What you need to do =
What lines in the following entries hold the word "image"? Copy each one.
[[ Entries shown open ]]
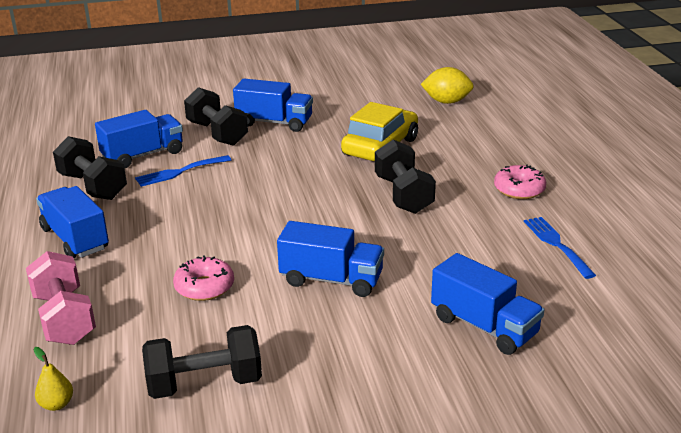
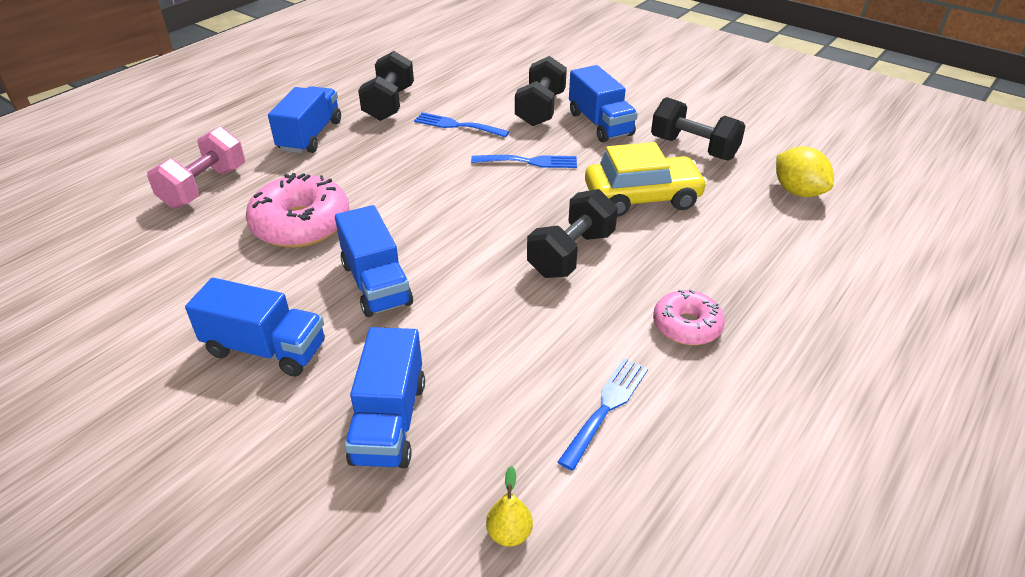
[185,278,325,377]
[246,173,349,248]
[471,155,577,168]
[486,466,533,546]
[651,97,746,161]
[[ Entries shown closed ]]
[[ Entries shown open ]]
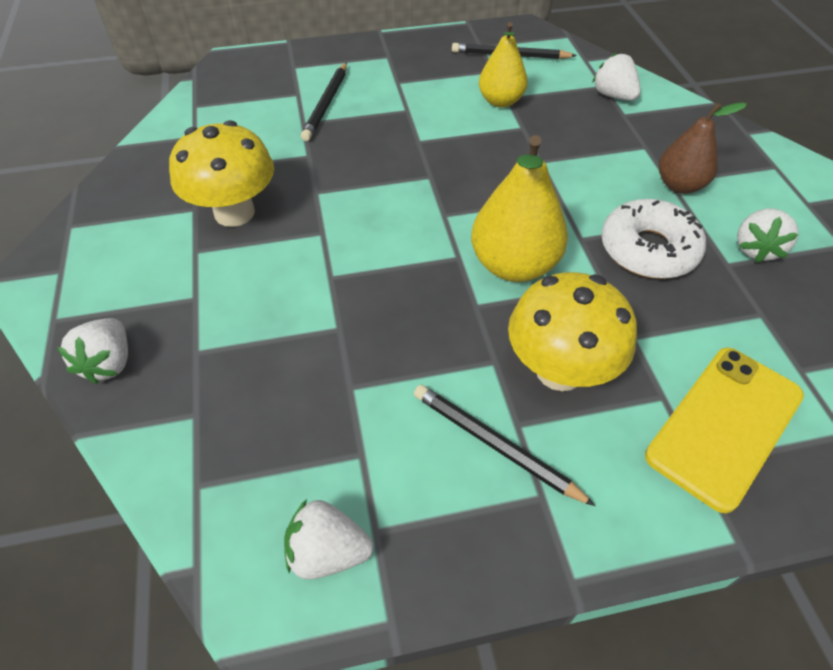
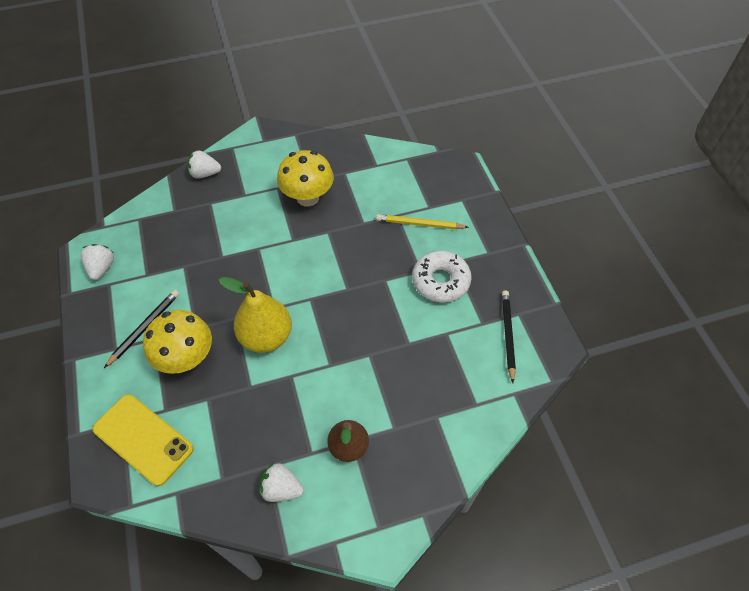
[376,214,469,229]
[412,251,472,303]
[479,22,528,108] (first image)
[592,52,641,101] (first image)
[[ Entries shown closed ]]
Exercise response =
[479,22,528,108] (first image)
[592,52,641,101] (first image)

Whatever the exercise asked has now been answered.